Task instructions: Please output exactly the part of the records below that opens with the line containing "old: yellow_togepuk" and closes with the line containing "first_place: [167, 490, 241, 542]", both lines included, and nothing else.

Records from a data source
********

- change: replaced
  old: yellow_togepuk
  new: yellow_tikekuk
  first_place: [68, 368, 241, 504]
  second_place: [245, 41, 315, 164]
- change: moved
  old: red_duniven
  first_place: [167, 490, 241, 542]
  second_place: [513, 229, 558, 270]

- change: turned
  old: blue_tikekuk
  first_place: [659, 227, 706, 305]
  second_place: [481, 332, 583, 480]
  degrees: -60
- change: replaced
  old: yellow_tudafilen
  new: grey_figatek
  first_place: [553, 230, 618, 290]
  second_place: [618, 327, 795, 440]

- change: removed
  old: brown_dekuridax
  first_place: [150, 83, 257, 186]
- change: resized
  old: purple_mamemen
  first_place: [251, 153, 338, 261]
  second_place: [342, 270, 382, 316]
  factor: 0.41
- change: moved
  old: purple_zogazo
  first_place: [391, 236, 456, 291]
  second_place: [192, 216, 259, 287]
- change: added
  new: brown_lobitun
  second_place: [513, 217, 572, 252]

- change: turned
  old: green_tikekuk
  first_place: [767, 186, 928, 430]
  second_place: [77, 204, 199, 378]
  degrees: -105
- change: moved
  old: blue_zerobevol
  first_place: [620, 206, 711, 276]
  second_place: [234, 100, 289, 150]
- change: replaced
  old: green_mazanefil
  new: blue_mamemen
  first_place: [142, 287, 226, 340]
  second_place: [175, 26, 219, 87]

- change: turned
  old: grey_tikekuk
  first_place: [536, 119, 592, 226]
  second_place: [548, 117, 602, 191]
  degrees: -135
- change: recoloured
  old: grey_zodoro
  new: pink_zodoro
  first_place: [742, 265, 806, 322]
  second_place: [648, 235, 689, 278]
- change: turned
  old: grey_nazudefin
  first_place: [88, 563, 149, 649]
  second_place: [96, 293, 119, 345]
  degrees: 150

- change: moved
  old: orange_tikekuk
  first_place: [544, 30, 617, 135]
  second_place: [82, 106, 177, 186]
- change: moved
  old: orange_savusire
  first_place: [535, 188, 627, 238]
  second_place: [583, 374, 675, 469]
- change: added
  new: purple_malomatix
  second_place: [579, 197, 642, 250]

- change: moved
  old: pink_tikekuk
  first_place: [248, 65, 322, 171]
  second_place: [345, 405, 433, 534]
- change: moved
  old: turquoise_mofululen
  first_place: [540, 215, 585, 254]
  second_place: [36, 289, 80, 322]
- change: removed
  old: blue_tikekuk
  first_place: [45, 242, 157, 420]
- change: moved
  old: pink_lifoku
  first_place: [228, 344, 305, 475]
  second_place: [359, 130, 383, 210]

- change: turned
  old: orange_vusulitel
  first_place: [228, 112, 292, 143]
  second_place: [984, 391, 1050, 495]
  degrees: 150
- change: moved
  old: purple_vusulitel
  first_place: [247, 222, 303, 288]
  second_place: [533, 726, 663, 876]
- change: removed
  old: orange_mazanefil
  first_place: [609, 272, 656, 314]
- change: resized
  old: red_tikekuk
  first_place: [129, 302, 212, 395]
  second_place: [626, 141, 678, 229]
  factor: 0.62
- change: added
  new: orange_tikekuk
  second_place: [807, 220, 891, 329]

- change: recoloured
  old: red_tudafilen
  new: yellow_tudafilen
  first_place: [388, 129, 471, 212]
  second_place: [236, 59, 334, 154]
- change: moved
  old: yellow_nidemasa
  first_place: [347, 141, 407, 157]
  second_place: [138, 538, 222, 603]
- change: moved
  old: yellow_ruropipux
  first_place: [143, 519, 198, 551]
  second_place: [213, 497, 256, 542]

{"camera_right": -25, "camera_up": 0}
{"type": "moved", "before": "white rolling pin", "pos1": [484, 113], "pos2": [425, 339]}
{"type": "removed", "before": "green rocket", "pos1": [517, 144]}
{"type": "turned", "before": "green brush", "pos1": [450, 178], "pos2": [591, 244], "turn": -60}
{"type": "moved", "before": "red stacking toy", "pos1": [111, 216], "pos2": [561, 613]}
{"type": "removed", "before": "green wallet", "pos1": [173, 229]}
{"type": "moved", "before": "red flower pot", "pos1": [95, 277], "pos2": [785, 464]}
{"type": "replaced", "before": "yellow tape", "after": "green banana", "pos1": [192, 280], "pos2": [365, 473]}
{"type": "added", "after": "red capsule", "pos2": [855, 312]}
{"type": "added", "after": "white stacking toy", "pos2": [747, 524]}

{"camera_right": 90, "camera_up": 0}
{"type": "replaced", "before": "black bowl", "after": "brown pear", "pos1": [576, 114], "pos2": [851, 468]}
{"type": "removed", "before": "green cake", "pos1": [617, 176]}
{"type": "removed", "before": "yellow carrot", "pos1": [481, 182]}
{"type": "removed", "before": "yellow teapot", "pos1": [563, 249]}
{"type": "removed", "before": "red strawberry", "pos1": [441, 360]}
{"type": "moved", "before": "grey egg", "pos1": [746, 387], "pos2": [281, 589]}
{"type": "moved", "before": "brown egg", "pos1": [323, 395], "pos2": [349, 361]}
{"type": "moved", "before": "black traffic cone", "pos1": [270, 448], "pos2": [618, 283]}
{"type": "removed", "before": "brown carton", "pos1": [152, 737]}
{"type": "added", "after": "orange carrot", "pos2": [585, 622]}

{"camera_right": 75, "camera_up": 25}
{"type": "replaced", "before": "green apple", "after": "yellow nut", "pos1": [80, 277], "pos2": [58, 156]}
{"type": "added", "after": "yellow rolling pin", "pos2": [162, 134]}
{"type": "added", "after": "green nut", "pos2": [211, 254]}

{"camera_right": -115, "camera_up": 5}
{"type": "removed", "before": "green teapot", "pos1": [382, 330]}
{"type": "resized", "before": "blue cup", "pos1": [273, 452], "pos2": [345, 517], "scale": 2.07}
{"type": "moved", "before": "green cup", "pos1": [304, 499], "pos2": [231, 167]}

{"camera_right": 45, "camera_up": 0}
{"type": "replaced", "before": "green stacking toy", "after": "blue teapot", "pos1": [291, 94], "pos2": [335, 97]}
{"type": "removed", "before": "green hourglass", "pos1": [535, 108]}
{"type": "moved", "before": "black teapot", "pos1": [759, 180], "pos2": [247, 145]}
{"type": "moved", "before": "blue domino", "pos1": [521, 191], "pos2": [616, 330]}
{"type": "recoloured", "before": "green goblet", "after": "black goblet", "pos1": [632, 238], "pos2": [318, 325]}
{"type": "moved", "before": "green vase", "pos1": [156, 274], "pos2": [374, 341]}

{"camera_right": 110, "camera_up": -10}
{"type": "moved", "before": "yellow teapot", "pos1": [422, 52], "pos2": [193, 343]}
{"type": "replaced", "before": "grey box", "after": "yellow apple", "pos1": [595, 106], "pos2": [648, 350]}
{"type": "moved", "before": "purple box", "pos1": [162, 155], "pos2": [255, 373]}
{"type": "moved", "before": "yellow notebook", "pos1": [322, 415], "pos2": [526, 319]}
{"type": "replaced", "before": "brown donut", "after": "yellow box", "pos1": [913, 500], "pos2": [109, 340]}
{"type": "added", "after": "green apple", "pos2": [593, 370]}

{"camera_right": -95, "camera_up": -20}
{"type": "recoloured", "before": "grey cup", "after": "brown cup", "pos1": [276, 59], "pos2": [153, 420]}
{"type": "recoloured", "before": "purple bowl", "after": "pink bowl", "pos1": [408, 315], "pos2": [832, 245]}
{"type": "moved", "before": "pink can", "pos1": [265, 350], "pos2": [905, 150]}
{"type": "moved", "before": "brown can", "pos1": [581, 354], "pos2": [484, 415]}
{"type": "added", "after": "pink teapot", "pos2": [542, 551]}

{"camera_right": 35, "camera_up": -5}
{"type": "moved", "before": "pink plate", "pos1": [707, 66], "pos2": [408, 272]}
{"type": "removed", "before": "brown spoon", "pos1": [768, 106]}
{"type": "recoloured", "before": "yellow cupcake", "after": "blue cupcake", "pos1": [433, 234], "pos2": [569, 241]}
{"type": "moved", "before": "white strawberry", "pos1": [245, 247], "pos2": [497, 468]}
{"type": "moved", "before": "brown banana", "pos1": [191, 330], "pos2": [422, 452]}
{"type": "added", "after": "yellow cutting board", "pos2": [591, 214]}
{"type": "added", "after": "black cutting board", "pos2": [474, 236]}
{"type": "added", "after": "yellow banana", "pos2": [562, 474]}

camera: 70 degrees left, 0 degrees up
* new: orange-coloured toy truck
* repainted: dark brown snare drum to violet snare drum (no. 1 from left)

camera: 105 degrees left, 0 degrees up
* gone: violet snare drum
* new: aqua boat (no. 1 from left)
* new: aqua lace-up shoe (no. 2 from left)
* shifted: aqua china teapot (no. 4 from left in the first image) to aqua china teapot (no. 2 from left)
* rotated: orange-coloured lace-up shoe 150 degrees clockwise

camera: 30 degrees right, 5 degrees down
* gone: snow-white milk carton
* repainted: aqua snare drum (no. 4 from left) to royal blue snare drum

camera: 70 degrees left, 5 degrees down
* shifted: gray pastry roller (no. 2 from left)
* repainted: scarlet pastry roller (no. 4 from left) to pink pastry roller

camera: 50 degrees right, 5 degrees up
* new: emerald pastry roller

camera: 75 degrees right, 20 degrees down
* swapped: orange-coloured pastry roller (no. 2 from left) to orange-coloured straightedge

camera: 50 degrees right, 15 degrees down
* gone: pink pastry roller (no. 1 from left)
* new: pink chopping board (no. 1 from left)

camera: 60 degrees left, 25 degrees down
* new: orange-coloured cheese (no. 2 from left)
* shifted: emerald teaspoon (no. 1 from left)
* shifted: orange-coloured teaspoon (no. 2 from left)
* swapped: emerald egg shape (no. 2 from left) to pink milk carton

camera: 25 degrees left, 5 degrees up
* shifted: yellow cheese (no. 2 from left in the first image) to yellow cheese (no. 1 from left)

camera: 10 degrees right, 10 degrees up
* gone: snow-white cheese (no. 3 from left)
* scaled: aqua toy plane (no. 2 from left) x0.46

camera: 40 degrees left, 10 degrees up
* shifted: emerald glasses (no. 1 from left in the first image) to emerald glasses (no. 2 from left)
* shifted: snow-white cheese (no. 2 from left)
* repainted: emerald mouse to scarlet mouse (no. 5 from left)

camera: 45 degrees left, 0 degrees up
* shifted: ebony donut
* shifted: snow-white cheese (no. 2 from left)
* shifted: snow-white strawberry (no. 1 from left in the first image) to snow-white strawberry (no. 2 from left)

********

Solution to the exercise:
  old: yellow_togepuk
  new: yellow_tikekuk
  first_place: [68, 368, 241, 504]
  second_place: [245, 41, 315, 164]
- change: moved
  old: red_duniven
  first_place: [167, 490, 241, 542]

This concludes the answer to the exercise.